* Work instruction *
Word for word, restate each of the records below.
------------
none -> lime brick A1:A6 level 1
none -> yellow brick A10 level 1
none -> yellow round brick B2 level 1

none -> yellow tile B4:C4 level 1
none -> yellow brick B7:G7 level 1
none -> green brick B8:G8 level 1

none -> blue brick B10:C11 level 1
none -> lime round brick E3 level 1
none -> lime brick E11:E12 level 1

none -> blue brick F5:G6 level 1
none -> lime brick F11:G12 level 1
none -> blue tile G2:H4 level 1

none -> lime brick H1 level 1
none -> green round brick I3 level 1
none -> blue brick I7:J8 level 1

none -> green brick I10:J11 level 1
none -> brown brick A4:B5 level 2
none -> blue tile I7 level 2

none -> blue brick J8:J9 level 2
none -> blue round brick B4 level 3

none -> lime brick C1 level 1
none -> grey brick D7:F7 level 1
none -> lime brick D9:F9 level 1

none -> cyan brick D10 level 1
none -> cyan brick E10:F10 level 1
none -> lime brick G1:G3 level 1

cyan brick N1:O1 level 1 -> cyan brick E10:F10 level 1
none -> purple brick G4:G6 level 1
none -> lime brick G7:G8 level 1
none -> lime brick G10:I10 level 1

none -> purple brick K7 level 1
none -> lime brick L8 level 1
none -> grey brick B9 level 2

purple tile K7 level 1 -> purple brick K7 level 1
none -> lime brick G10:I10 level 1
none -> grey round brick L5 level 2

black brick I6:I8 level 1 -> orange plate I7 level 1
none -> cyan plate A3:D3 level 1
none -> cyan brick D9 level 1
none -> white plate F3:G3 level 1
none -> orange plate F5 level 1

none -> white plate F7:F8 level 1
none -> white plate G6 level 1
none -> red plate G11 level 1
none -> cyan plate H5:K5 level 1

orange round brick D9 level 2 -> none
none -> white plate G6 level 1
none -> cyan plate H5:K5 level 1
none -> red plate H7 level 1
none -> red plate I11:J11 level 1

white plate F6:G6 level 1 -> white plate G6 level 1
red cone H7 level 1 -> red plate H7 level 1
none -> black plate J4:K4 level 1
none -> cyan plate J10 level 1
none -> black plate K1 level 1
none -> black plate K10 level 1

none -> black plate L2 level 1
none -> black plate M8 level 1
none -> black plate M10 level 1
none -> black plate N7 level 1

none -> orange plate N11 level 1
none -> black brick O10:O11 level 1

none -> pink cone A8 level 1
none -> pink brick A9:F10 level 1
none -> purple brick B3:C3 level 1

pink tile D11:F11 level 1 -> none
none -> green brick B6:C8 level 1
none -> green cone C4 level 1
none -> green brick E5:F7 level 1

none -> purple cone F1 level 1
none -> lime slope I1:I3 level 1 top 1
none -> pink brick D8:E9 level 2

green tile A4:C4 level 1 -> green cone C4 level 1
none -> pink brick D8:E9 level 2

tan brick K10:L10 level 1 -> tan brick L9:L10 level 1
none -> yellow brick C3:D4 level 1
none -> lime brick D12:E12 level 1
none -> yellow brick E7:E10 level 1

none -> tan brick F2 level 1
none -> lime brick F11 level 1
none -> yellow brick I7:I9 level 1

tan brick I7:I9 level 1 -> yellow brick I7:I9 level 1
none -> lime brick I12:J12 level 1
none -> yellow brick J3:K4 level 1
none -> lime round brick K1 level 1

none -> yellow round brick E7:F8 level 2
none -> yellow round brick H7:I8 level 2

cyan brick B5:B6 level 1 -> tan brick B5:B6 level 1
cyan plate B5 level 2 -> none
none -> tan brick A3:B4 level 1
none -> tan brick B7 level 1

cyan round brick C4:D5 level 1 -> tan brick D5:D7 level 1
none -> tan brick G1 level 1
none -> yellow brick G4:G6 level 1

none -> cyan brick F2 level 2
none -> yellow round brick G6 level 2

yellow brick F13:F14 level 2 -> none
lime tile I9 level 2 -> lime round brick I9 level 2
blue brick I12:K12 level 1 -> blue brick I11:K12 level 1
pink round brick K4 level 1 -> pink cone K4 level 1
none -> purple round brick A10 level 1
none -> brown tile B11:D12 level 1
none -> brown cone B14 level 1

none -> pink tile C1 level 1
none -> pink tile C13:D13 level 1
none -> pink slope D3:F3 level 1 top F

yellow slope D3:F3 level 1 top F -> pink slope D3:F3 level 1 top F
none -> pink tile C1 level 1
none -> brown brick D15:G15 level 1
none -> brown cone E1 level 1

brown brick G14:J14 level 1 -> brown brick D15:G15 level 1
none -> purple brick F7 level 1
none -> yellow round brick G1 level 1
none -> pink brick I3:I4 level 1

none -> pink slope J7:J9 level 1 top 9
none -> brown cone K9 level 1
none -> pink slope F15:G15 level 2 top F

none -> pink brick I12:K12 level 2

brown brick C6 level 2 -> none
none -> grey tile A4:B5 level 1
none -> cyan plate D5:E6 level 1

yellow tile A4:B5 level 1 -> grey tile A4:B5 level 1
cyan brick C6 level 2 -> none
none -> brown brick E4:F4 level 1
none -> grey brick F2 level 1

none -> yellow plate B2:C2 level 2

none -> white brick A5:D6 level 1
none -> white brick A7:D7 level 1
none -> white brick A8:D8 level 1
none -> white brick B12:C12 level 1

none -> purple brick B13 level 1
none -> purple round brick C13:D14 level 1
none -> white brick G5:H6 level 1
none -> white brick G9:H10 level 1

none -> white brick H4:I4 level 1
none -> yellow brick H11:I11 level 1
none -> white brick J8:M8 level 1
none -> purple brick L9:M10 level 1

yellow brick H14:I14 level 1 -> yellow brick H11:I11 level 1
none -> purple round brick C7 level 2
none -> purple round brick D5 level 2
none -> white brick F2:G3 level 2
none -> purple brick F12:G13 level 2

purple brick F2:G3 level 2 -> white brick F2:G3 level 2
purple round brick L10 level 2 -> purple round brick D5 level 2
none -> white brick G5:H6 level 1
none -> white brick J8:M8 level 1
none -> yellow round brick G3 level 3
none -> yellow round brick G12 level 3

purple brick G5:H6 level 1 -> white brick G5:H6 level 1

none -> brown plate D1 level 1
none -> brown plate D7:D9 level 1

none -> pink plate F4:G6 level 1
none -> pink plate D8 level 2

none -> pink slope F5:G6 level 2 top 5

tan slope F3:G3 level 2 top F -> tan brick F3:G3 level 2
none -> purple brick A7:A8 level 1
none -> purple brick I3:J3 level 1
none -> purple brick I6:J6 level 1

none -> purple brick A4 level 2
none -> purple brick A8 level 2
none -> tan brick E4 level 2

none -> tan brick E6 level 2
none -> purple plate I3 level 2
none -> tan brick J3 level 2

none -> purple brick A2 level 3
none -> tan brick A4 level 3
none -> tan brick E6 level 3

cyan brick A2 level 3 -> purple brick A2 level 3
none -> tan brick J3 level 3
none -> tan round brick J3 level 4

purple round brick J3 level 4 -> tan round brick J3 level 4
------------
* Exercise result *
none -> lime brick A1:A6 level 1
none -> yellow brick A10 level 1
none -> yellow round brick B2 level 1

none -> yellow tile B4:C4 level 1
none -> yellow brick B7:G7 level 1
none -> green brick B8:G8 level 1

none -> blue brick B10:C11 level 1
none -> lime round brick E3 level 1
none -> lime brick E11:E12 level 1

none -> blue brick F5:G6 level 1
none -> lime brick F11:G12 level 1
none -> blue tile G2:H4 level 1

none -> lime brick H1 level 1
none -> green round brick I3 level 1
none -> blue brick I7:J8 level 1

none -> green brick I10:J11 level 1
none -> brown brick A4:B5 level 2
none -> blue tile I7 level 2

none -> blue brick J8:J9 level 2
none -> blue round brick B4 level 3

none -> lime brick C1 level 1
none -> grey brick D7:F7 level 1
none -> lime brick D9:F9 level 1

none -> cyan brick D10 level 1
none -> cyan brick E10:F10 level 1
none -> lime brick G1:G3 level 1

cyan brick N1:O1 level 1 -> cyan brick E10:F10 level 1
none -> purple brick G4:G6 level 1
none -> lime brick G7:G8 level 1
none -> lime brick G10:I10 level 1

none -> purple brick K7 level 1
none -> lime brick L8 level 1
none -> grey brick B9 level 2

purple tile K7 level 1 -> purple brick K7 level 1
none -> lime brick G10:I10 level 1
none -> grey round brick L5 level 2

black brick I6:I8 level 1 -> orange plate I7 level 1
none -> cyan plate A3:D3 level 1
none -> cyan brick D9 level 1
none -> white plate F3:G3 level 1
none -> orange plate F5 level 1

none -> white plate F7:F8 level 1
none -> white plate G6 level 1
none -> red plate G11 level 1
none -> cyan plate H5:K5 level 1

orange round brick D9 level 2 -> none
none -> white plate G6 level 1
none -> cyan plate H5:K5 level 1
none -> red plate H7 level 1
none -> red plate I11:J11 level 1

white plate F6:G6 level 1 -> white plate G6 level 1
red cone H7 level 1 -> red plate H7 level 1
none -> black plate J4:K4 level 1
none -> cyan plate J10 level 1
none -> black plate K1 level 1
none -> black plate K10 level 1

none -> black plate L2 level 1
none -> black plate M8 level 1
none -> black plate M10 level 1
none -> black plate N7 level 1

none -> orange plate N11 level 1
none -> black brick O10:O11 level 1

none -> pink cone A8 level 1
none -> pink brick A9:F10 level 1
none -> purple brick B3:C3 level 1

pink tile D11:F11 level 1 -> none
none -> green brick B6:C8 level 1
none -> green cone C4 level 1
none -> green brick E5:F7 level 1

none -> purple cone F1 level 1
none -> lime slope I1:I3 level 1 top 1
none -> pink brick D8:E9 level 2

green tile A4:C4 level 1 -> green cone C4 level 1
none -> pink brick D8:E9 level 2

tan brick K10:L10 level 1 -> tan brick L9:L10 level 1
none -> yellow brick C3:D4 level 1
none -> lime brick D12:E12 level 1
none -> yellow brick E7:E10 level 1

none -> tan brick F2 level 1
none -> lime brick F11 level 1
none -> yellow brick I7:I9 level 1

tan brick I7:I9 level 1 -> yellow brick I7:I9 level 1
none -> lime brick I12:J12 level 1
none -> yellow brick J3:K4 level 1
none -> lime round brick K1 level 1

none -> yellow round brick E7:F8 level 2
none -> yellow round brick H7:I8 level 2

cyan brick B5:B6 level 1 -> tan brick B5:B6 level 1
cyan plate B5 level 2 -> none
none -> tan brick A3:B4 level 1
none -> tan brick B7 level 1

cyan round brick C4:D5 level 1 -> tan brick D5:D7 level 1
none -> tan brick G1 level 1
none -> yellow brick G4:G6 level 1

none -> cyan brick F2 level 2
none -> yellow round brick G6 level 2

yellow brick F13:F14 level 2 -> none
lime tile I9 level 2 -> lime round brick I9 level 2
blue brick I12:K12 level 1 -> blue brick I11:K12 level 1
pink round brick K4 level 1 -> pink cone K4 level 1
none -> purple round brick A10 level 1
none -> brown tile B11:D12 level 1
none -> brown cone B14 level 1

none -> pink tile C1 level 1
none -> pink tile C13:D13 level 1
none -> pink slope D3:F3 level 1 top F

yellow slope D3:F3 level 1 top F -> pink slope D3:F3 level 1 top F
none -> pink tile C1 level 1
none -> brown brick D15:G15 level 1
none -> brown cone E1 level 1

brown brick G14:J14 level 1 -> brown brick D15:G15 level 1
none -> purple brick F7 level 1
none -> yellow round brick G1 level 1
none -> pink brick I3:I4 level 1

none -> pink slope J7:J9 level 1 top 9
none -> brown cone K9 level 1
none -> pink slope F15:G15 level 2 top F

none -> pink brick I12:K12 level 2

brown brick C6 level 2 -> none
none -> grey tile A4:B5 level 1
none -> cyan plate D5:E6 level 1

yellow tile A4:B5 level 1 -> grey tile A4:B5 level 1
cyan brick C6 level 2 -> none
none -> brown brick E4:F4 level 1
none -> grey brick F2 level 1

none -> yellow plate B2:C2 level 2

none -> white brick A5:D6 level 1
none -> white brick A7:D7 level 1
none -> white brick A8:D8 level 1
none -> white brick B12:C12 level 1

none -> purple brick B13 level 1
none -> purple round brick C13:D14 level 1
none -> white brick G5:H6 level 1
none -> white brick G9:H10 level 1

none -> white brick H4:I4 level 1
none -> yellow brick H11:I11 level 1
none -> white brick J8:M8 level 1
none -> purple brick L9:M10 level 1

yellow brick H14:I14 level 1 -> yellow brick H11:I11 level 1
none -> purple round brick C7 level 2
none -> purple round brick D5 level 2
none -> white brick F2:G3 level 2
none -> purple brick F12:G13 level 2

purple brick F2:G3 level 2 -> white brick F2:G3 level 2
purple round brick L10 level 2 -> purple round brick D5 level 2
none -> white brick G5:H6 level 1
none -> white brick J8:M8 level 1
none -> yellow round brick G3 level 3
none -> yellow round brick G12 level 3

purple brick G5:H6 level 1 -> white brick G5:H6 level 1

none -> brown plate D1 level 1
none -> brown plate D7:D9 level 1

none -> pink plate F4:G6 level 1
none -> pink plate D8 level 2

none -> pink slope F5:G6 level 2 top 5

tan slope F3:G3 level 2 top F -> tan brick F3:G3 level 2
none -> purple brick A7:A8 level 1
none -> purple brick I3:J3 level 1
none -> purple brick I6:J6 level 1

none -> purple brick A4 level 2
none -> purple brick A8 level 2
none -> tan brick E4 level 2

none -> tan brick E6 level 2
none -> purple plate I3 level 2
none -> tan brick J3 level 2

none -> purple brick A2 level 3
none -> tan brick A4 level 3
none -> tan brick E6 level 3

cyan brick A2 level 3 -> purple brick A2 level 3
none -> tan brick J3 level 3
none -> tan round brick J3 level 4

purple round brick J3 level 4 -> tan round brick J3 level 4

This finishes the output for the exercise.